What this task involves.
Search the listing for the word "none" and say how many lines have it, nothing besides.
[Start of Attachment]
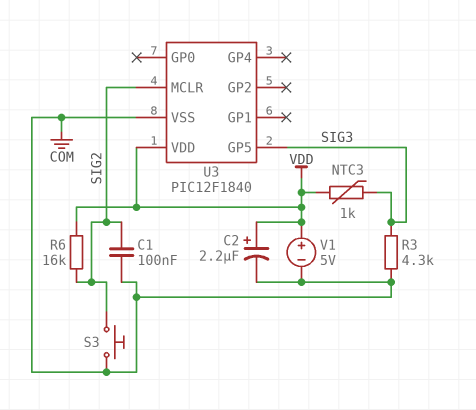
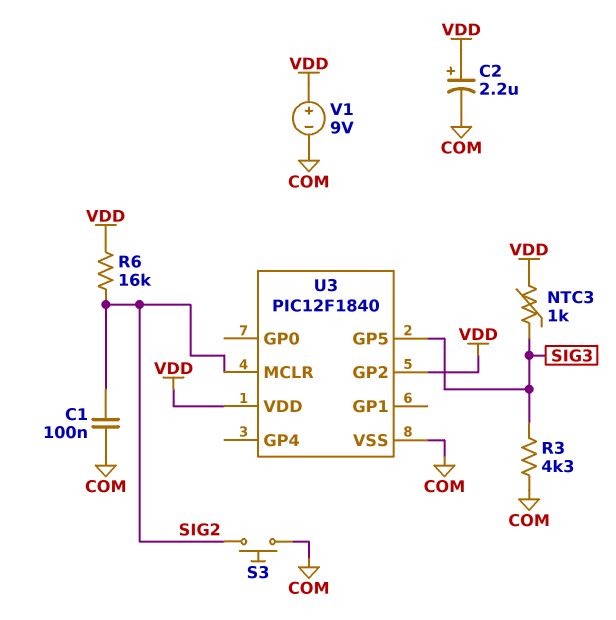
U3 pin GP2: none -> VDD
V1: 5V (plus VDD, minus COM) -> 9V (plus VDD, minus COM)

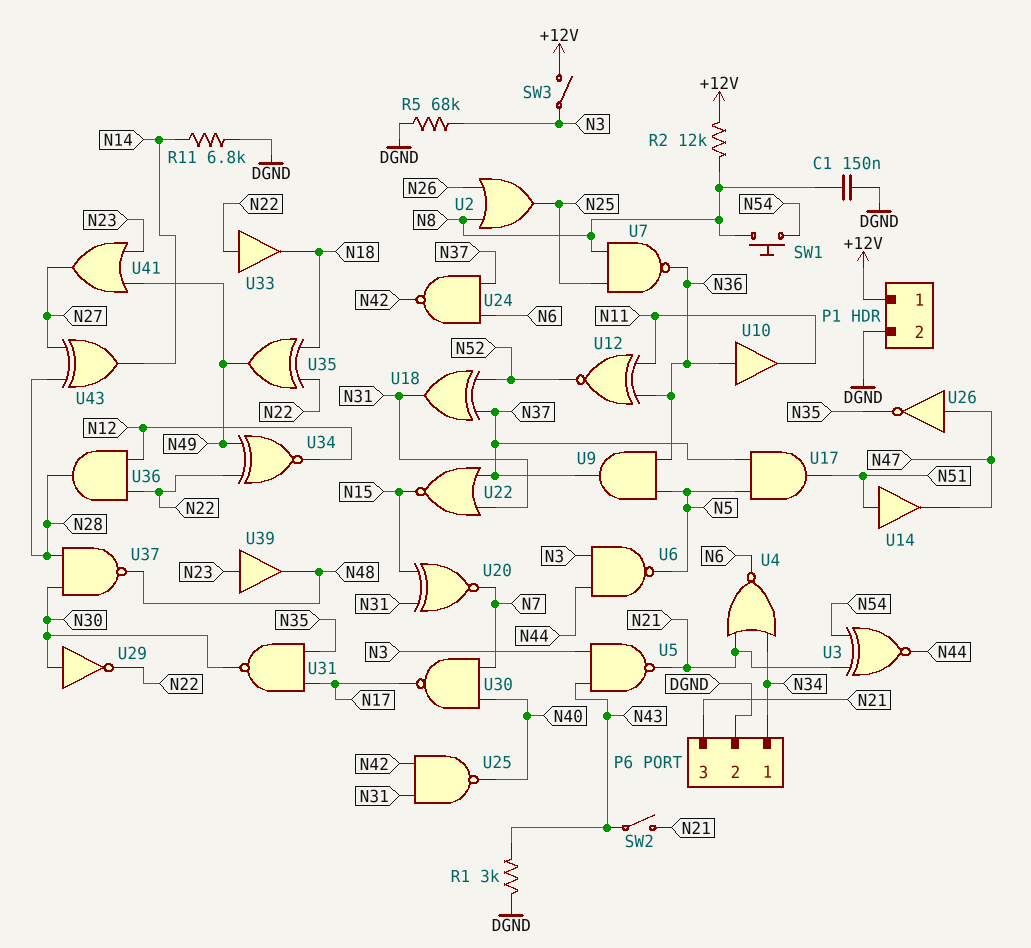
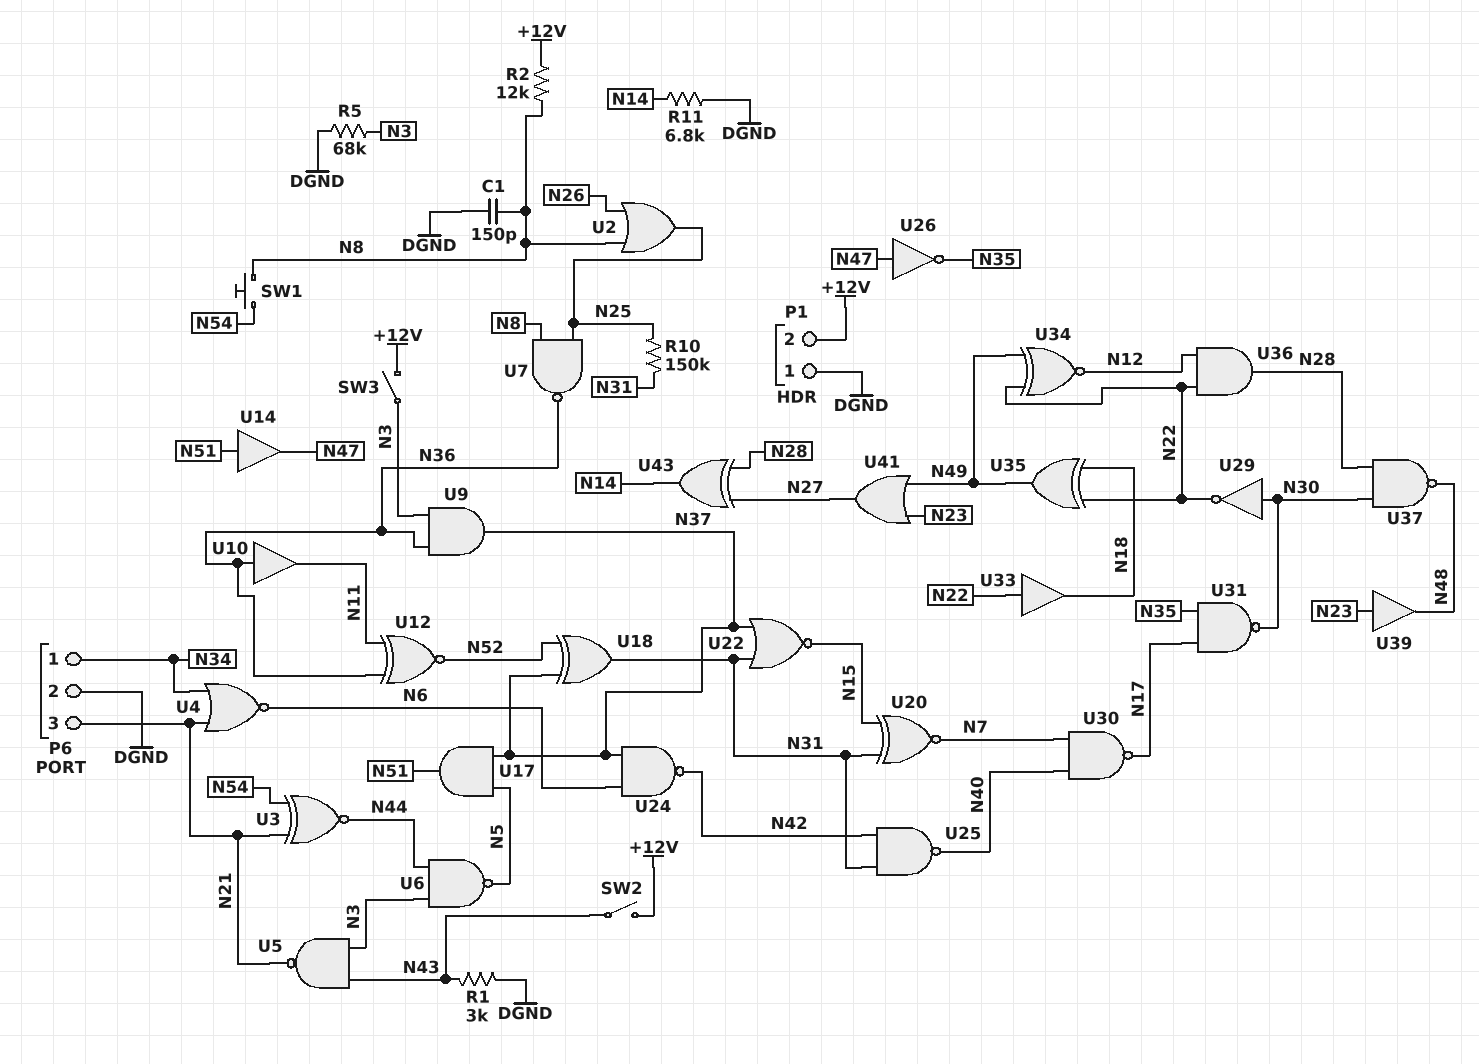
C1: 150nF (DGND, N8) -> 150pF (DGND, N8)
P1 pin 1: +12V -> DGND
P1 pin 2: DGND -> +12V
R10: none -> 150k (N25, N31)
SW2: switch (N21, N43) -> switch (+12V, N43)
U9: AND (in N5, in N36, out N37) -> AND (in N3, in N36, out N37)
[End of Attachment]
Answer below.
2